**Task prompt**
Whenever "purple" occurs in a line of the material, list that line.

**Data under study**
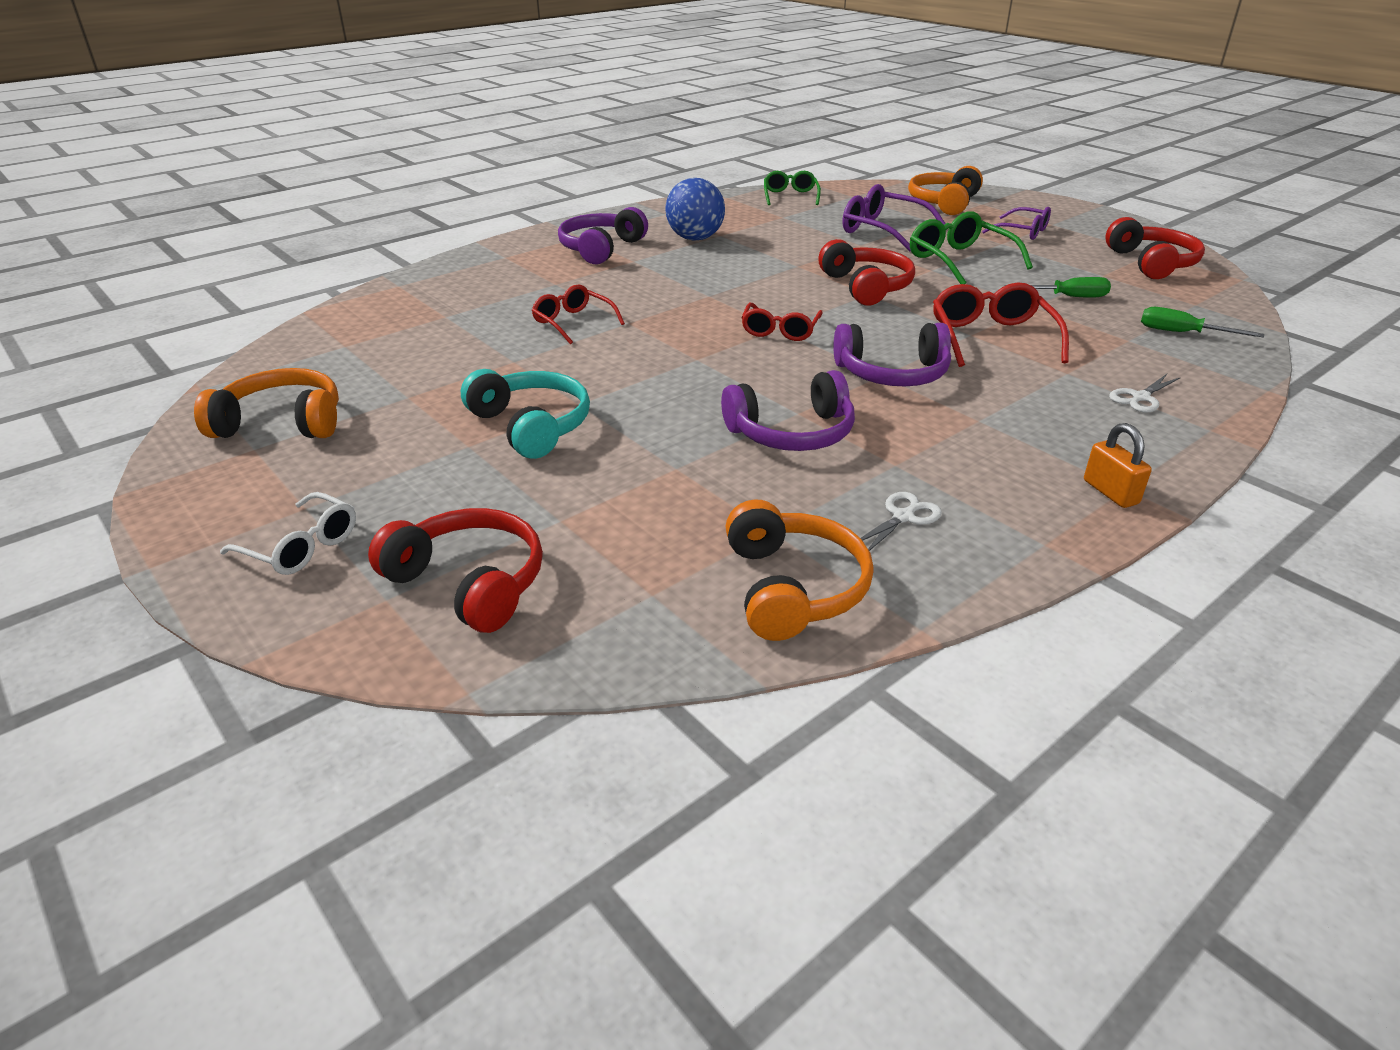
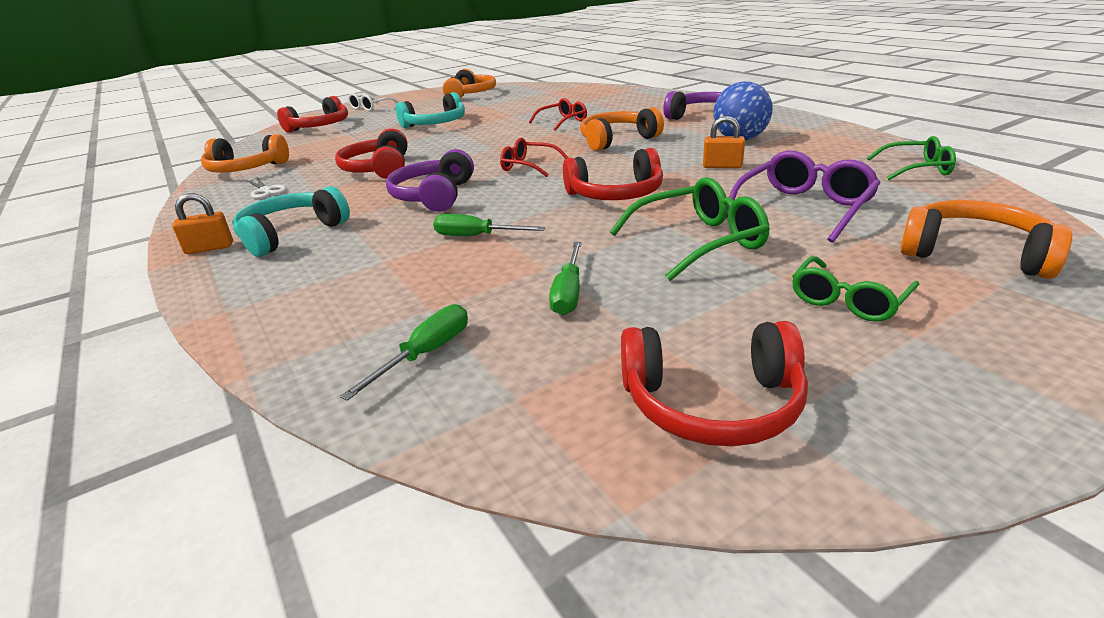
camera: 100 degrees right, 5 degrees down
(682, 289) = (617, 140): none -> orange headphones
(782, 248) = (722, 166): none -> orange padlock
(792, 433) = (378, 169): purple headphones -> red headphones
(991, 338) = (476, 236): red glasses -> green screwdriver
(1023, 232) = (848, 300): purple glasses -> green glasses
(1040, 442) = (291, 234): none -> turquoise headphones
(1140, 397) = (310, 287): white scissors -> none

**Answer to this task**
(792, 433) = (378, 169): purple headphones -> red headphones
(1023, 232) = (848, 300): purple glasses -> green glasses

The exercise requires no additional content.